MATERIAL FOR THE TASK:

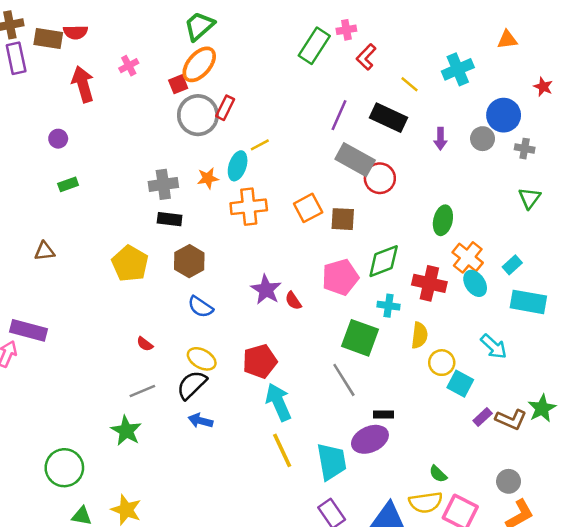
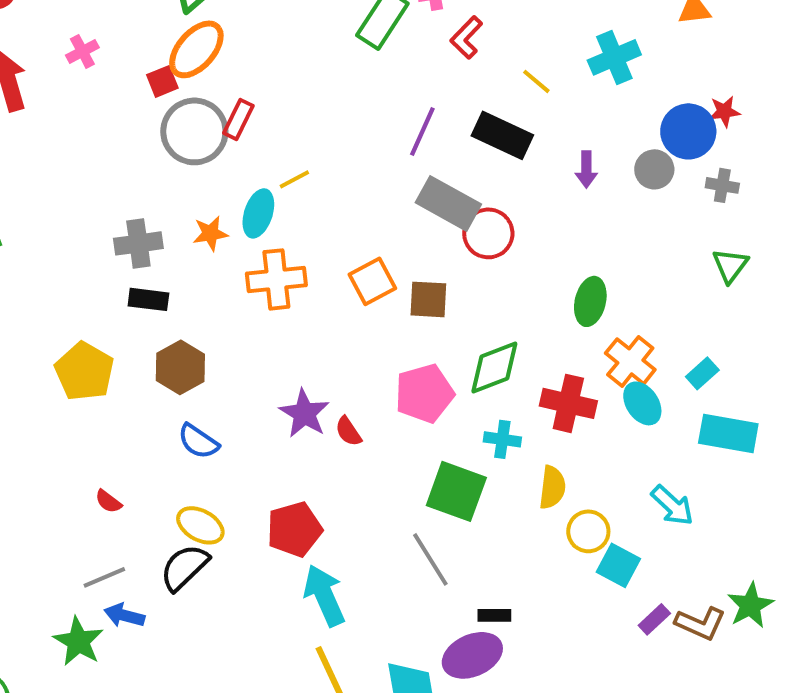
red star: (543, 87) -> (724, 111), moved, turned -30
blue arrow: (200, 421) -> (124, 615), moved

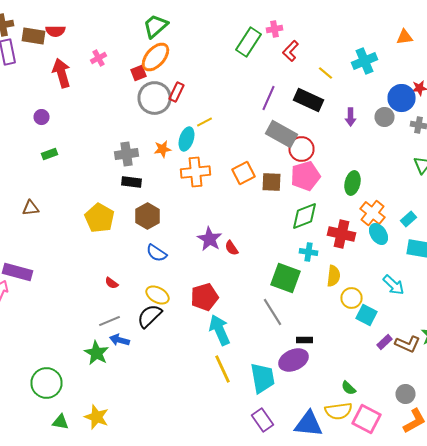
pink pentagon: (424, 393) -> (306, 176), moved

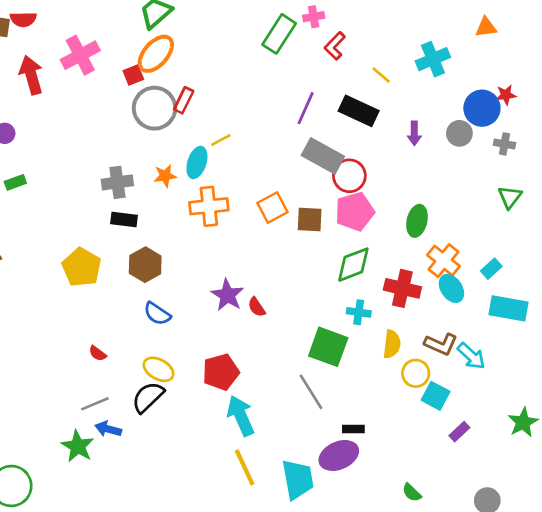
pink cross: (98, 58) -> (80, 55), size x1.8
brown L-shape: (408, 344) -> (441, 344), moved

TASK: Locate the line containing "blue arrow: (200, 421) -> (124, 615), moved" in the material above, then repeat it and every later line exactly, with no pictures.

RESULT BELOW:
blue arrow: (200, 421) -> (124, 615), moved

pink pentagon: (424, 393) -> (306, 176), moved

pink cross: (98, 58) -> (80, 55), size x1.8
brown L-shape: (408, 344) -> (441, 344), moved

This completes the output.